### Task objective
Can you print the data exactly and leave out each image?

### The data
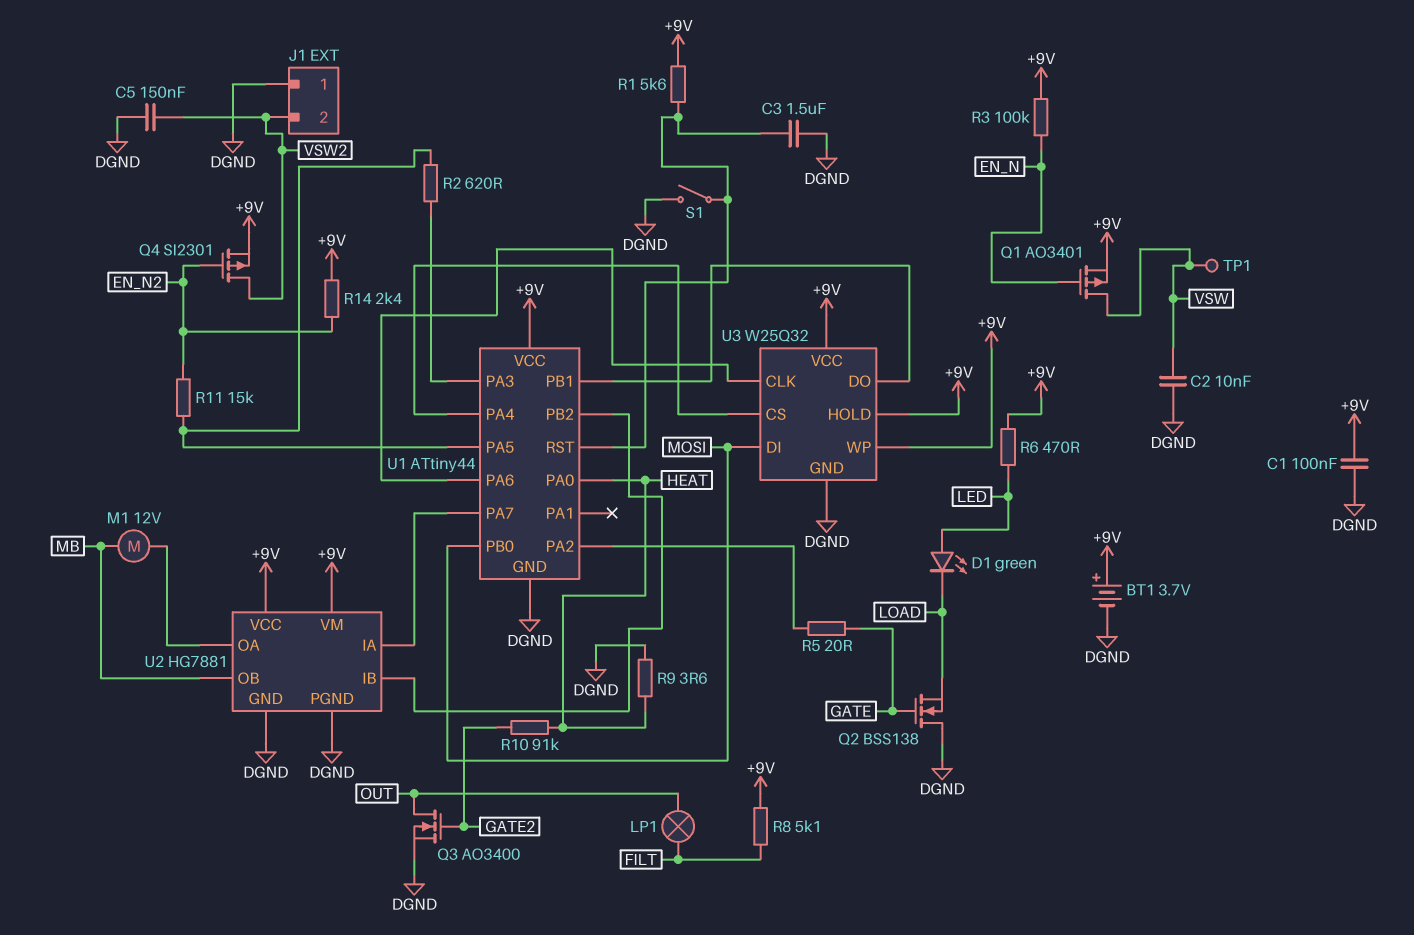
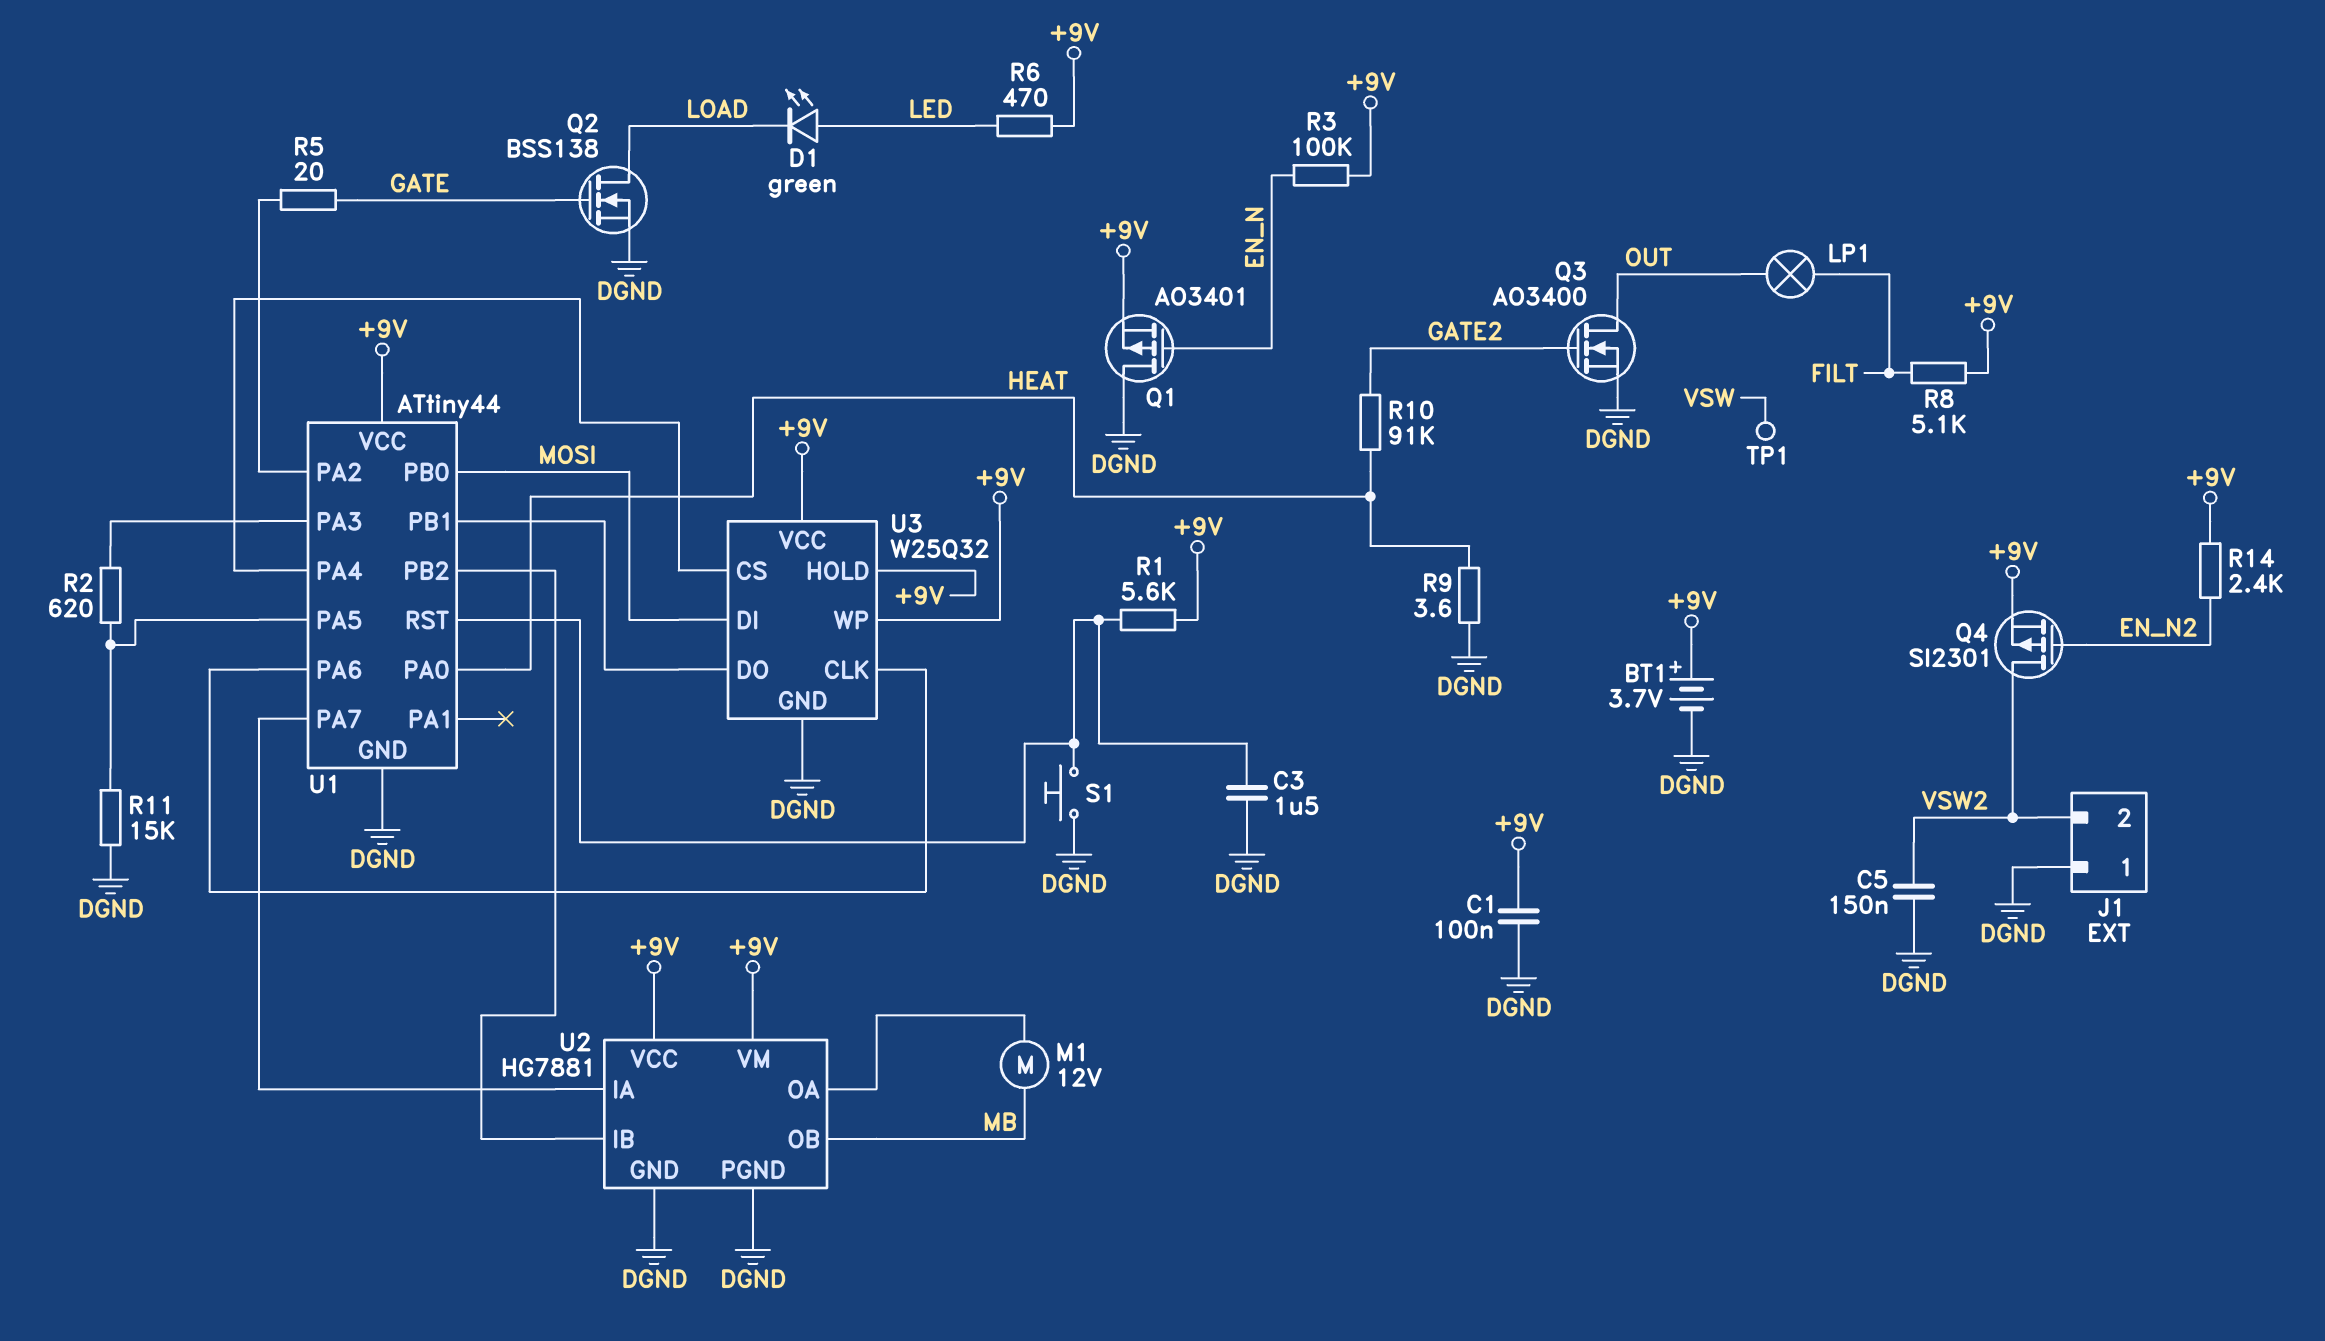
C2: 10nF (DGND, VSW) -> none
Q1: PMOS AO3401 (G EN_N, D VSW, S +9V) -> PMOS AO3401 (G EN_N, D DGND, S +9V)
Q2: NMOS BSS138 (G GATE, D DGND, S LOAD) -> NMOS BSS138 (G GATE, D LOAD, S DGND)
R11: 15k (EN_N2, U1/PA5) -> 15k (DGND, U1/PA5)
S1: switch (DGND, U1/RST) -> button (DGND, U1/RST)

### Solution for this exercise
C2: 10nF (DGND, VSW) -> none
Q1: PMOS AO3401 (G EN_N, D VSW, S +9V) -> PMOS AO3401 (G EN_N, D DGND, S +9V)
Q2: NMOS BSS138 (G GATE, D DGND, S LOAD) -> NMOS BSS138 (G GATE, D LOAD, S DGND)
R11: 15k (EN_N2, U1/PA5) -> 15k (DGND, U1/PA5)
S1: switch (DGND, U1/RST) -> button (DGND, U1/RST)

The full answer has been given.